● ASSIGNMENT
Every entry in the following data should be output exactly.

● THE DATA
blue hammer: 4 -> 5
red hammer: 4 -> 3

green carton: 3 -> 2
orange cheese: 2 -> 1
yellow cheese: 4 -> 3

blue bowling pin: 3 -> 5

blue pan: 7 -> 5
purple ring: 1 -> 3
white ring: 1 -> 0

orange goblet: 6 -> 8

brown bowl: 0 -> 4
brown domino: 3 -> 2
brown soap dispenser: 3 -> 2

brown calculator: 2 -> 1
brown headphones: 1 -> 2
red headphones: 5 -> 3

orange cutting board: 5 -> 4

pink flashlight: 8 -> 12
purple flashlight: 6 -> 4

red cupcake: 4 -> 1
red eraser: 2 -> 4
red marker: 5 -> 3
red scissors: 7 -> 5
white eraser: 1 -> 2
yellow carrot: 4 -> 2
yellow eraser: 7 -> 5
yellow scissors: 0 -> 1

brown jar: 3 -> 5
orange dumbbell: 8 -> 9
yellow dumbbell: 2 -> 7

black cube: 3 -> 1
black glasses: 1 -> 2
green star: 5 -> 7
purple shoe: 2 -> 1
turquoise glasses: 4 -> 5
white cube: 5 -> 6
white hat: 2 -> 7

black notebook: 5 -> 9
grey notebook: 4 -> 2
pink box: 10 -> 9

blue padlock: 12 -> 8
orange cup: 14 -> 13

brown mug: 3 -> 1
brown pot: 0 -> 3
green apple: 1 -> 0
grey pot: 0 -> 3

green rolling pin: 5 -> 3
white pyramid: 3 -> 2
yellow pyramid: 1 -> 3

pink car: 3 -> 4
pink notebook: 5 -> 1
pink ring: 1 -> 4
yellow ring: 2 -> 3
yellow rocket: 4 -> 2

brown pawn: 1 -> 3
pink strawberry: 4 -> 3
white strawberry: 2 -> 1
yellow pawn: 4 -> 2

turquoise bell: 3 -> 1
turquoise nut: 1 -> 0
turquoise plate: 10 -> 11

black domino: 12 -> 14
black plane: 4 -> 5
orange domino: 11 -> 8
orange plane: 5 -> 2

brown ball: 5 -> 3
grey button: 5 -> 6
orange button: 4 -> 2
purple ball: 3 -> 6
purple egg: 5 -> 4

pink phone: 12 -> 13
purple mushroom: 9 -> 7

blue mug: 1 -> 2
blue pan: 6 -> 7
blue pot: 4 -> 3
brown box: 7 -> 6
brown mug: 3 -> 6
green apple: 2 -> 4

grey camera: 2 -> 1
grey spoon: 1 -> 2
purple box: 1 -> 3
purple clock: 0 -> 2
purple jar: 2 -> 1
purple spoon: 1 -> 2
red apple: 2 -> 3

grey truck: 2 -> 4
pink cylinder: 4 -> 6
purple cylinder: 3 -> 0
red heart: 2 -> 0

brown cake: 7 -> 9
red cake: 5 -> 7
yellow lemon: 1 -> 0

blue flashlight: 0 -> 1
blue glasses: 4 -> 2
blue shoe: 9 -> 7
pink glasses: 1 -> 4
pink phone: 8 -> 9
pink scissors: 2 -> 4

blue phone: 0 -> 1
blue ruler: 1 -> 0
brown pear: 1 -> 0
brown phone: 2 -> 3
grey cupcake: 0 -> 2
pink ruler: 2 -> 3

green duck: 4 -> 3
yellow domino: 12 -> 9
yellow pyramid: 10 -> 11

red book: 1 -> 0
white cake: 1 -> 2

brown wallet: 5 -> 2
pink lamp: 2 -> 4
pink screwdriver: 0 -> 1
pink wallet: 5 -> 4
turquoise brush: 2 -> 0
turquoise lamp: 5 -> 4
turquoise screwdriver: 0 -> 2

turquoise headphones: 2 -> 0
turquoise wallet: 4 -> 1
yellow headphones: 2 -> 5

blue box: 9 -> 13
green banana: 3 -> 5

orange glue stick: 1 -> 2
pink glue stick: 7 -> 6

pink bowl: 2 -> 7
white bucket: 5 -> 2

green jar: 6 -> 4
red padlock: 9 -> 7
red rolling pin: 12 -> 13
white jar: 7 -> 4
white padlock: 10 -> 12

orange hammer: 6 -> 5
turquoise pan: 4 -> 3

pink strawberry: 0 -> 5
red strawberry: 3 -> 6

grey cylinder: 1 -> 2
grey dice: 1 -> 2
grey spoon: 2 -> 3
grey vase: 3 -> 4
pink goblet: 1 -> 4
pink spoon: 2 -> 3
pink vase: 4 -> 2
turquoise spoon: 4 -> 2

● PROBLEM SOLUTION
blue hammer: 4 -> 5
red hammer: 4 -> 3

green carton: 3 -> 2
orange cheese: 2 -> 1
yellow cheese: 4 -> 3

blue bowling pin: 3 -> 5

blue pan: 7 -> 5
purple ring: 1 -> 3
white ring: 1 -> 0

orange goblet: 6 -> 8

brown bowl: 0 -> 4
brown domino: 3 -> 2
brown soap dispenser: 3 -> 2

brown calculator: 2 -> 1
brown headphones: 1 -> 2
red headphones: 5 -> 3

orange cutting board: 5 -> 4

pink flashlight: 8 -> 12
purple flashlight: 6 -> 4

red cupcake: 4 -> 1
red eraser: 2 -> 4
red marker: 5 -> 3
red scissors: 7 -> 5
white eraser: 1 -> 2
yellow carrot: 4 -> 2
yellow eraser: 7 -> 5
yellow scissors: 0 -> 1

brown jar: 3 -> 5
orange dumbbell: 8 -> 9
yellow dumbbell: 2 -> 7

black cube: 3 -> 1
black glasses: 1 -> 2
green star: 5 -> 7
purple shoe: 2 -> 1
turquoise glasses: 4 -> 5
white cube: 5 -> 6
white hat: 2 -> 7

black notebook: 5 -> 9
grey notebook: 4 -> 2
pink box: 10 -> 9

blue padlock: 12 -> 8
orange cup: 14 -> 13

brown mug: 3 -> 1
brown pot: 0 -> 3
green apple: 1 -> 0
grey pot: 0 -> 3

green rolling pin: 5 -> 3
white pyramid: 3 -> 2
yellow pyramid: 1 -> 3

pink car: 3 -> 4
pink notebook: 5 -> 1
pink ring: 1 -> 4
yellow ring: 2 -> 3
yellow rocket: 4 -> 2

brown pawn: 1 -> 3
pink strawberry: 4 -> 3
white strawberry: 2 -> 1
yellow pawn: 4 -> 2

turquoise bell: 3 -> 1
turquoise nut: 1 -> 0
turquoise plate: 10 -> 11

black domino: 12 -> 14
black plane: 4 -> 5
orange domino: 11 -> 8
orange plane: 5 -> 2

brown ball: 5 -> 3
grey button: 5 -> 6
orange button: 4 -> 2
purple ball: 3 -> 6
purple egg: 5 -> 4

pink phone: 12 -> 13
purple mushroom: 9 -> 7

blue mug: 1 -> 2
blue pan: 6 -> 7
blue pot: 4 -> 3
brown box: 7 -> 6
brown mug: 3 -> 6
green apple: 2 -> 4

grey camera: 2 -> 1
grey spoon: 1 -> 2
purple box: 1 -> 3
purple clock: 0 -> 2
purple jar: 2 -> 1
purple spoon: 1 -> 2
red apple: 2 -> 3

grey truck: 2 -> 4
pink cylinder: 4 -> 6
purple cylinder: 3 -> 0
red heart: 2 -> 0

brown cake: 7 -> 9
red cake: 5 -> 7
yellow lemon: 1 -> 0

blue flashlight: 0 -> 1
blue glasses: 4 -> 2
blue shoe: 9 -> 7
pink glasses: 1 -> 4
pink phone: 8 -> 9
pink scissors: 2 -> 4

blue phone: 0 -> 1
blue ruler: 1 -> 0
brown pear: 1 -> 0
brown phone: 2 -> 3
grey cupcake: 0 -> 2
pink ruler: 2 -> 3

green duck: 4 -> 3
yellow domino: 12 -> 9
yellow pyramid: 10 -> 11

red book: 1 -> 0
white cake: 1 -> 2

brown wallet: 5 -> 2
pink lamp: 2 -> 4
pink screwdriver: 0 -> 1
pink wallet: 5 -> 4
turquoise brush: 2 -> 0
turquoise lamp: 5 -> 4
turquoise screwdriver: 0 -> 2

turquoise headphones: 2 -> 0
turquoise wallet: 4 -> 1
yellow headphones: 2 -> 5

blue box: 9 -> 13
green banana: 3 -> 5

orange glue stick: 1 -> 2
pink glue stick: 7 -> 6

pink bowl: 2 -> 7
white bucket: 5 -> 2

green jar: 6 -> 4
red padlock: 9 -> 7
red rolling pin: 12 -> 13
white jar: 7 -> 4
white padlock: 10 -> 12

orange hammer: 6 -> 5
turquoise pan: 4 -> 3

pink strawberry: 0 -> 5
red strawberry: 3 -> 6

grey cylinder: 1 -> 2
grey dice: 1 -> 2
grey spoon: 2 -> 3
grey vase: 3 -> 4
pink goblet: 1 -> 4
pink spoon: 2 -> 3
pink vase: 4 -> 2
turquoise spoon: 4 -> 2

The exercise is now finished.